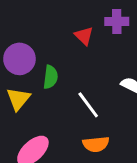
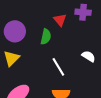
green semicircle: (50, 77) -> (46, 37), moved

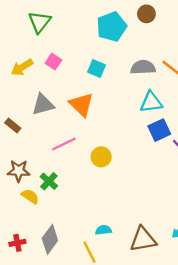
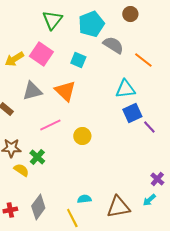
brown circle: (146, 14) -> (130, 14), moved
green triangle: (40, 22) -> (52, 20), moved
pink square: (53, 62) -> (41, 54), size x1.6
gray semicircle: (143, 67) -> (113, 45), moved, turned 35

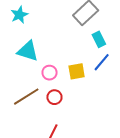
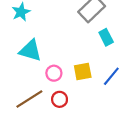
blue line: (102, 62) -> (111, 76), moved

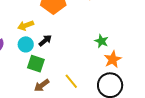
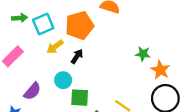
yellow arrow: (26, 25) -> (55, 47), moved
black arrow: (45, 40) -> (77, 56), moved

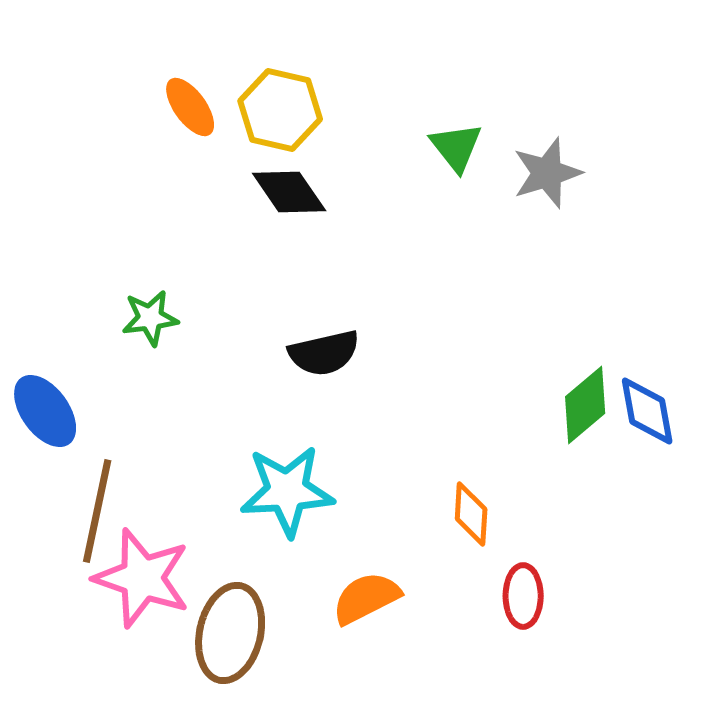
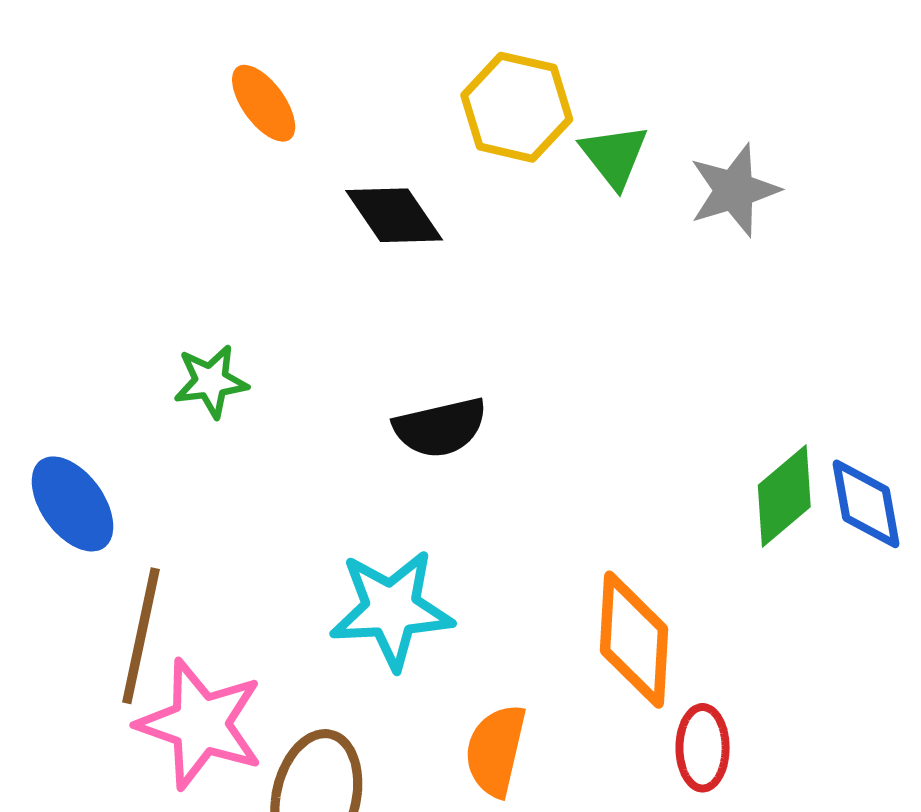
yellow hexagon: (280, 110) -> (517, 107), moved
orange diamond: (471, 514) -> (634, 640), size x1.6
orange semicircle: (366, 598) -> (496, 750), turned -50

======

● THE TASK: Nothing but the lines above from the one that has "green triangle: (40, 22) -> (52, 20), moved" down to the one that has "black arrow: (45, 40) -> (77, 56), moved" belongs in the answer, copied exactly, without pictures.

● RESPONSE AREA:
green triangle: (40, 22) -> (52, 20), moved
pink square: (53, 62) -> (41, 54), size x1.6
gray semicircle: (143, 67) -> (113, 45), moved, turned 35

blue line: (102, 62) -> (111, 76), moved

yellow arrow: (26, 25) -> (55, 47), moved
black arrow: (45, 40) -> (77, 56), moved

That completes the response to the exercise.